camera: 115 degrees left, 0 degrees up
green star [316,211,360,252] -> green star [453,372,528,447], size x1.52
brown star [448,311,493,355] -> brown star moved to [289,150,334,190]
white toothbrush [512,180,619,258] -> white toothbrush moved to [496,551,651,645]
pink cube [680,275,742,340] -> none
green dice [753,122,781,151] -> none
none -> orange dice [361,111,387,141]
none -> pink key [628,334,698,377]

==========

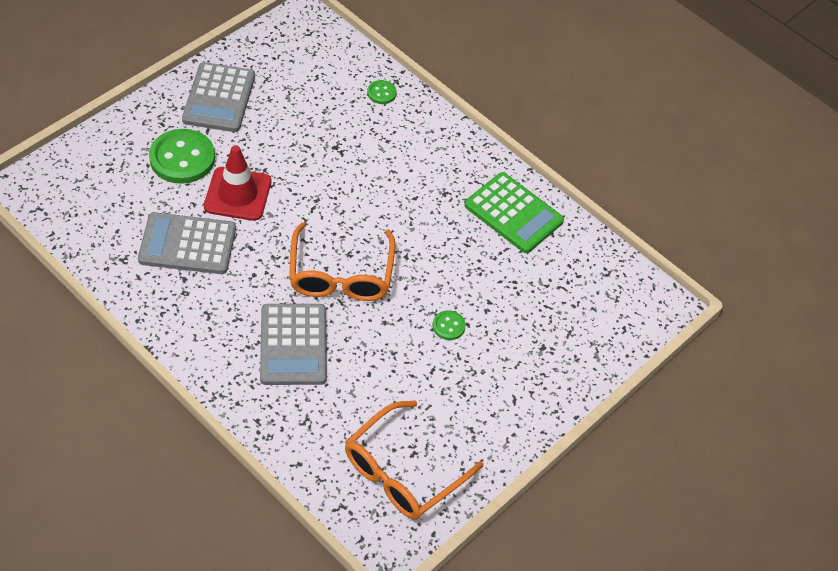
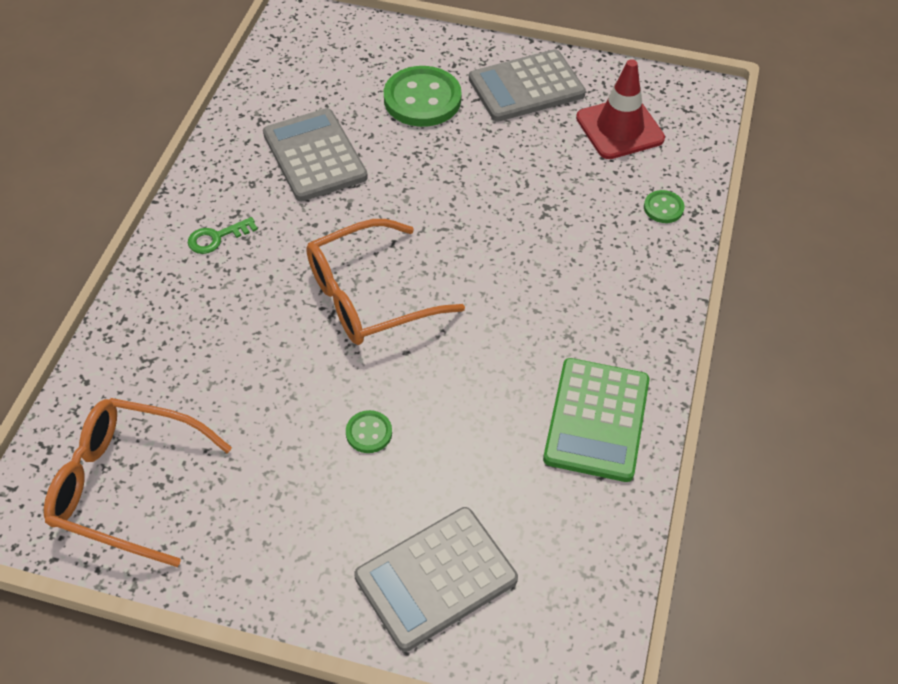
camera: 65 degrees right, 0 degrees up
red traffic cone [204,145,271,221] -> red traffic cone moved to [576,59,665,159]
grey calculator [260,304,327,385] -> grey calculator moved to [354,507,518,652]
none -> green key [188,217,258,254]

==========

Task description> Everything above from the line containing "none -> orange dice [361,111,387,141]" through the line containing "none -> pink key [628,334,698,377]" must be copied exactly. Nothing outside that range belongs in the answer.

Task result>
none -> orange dice [361,111,387,141]
none -> pink key [628,334,698,377]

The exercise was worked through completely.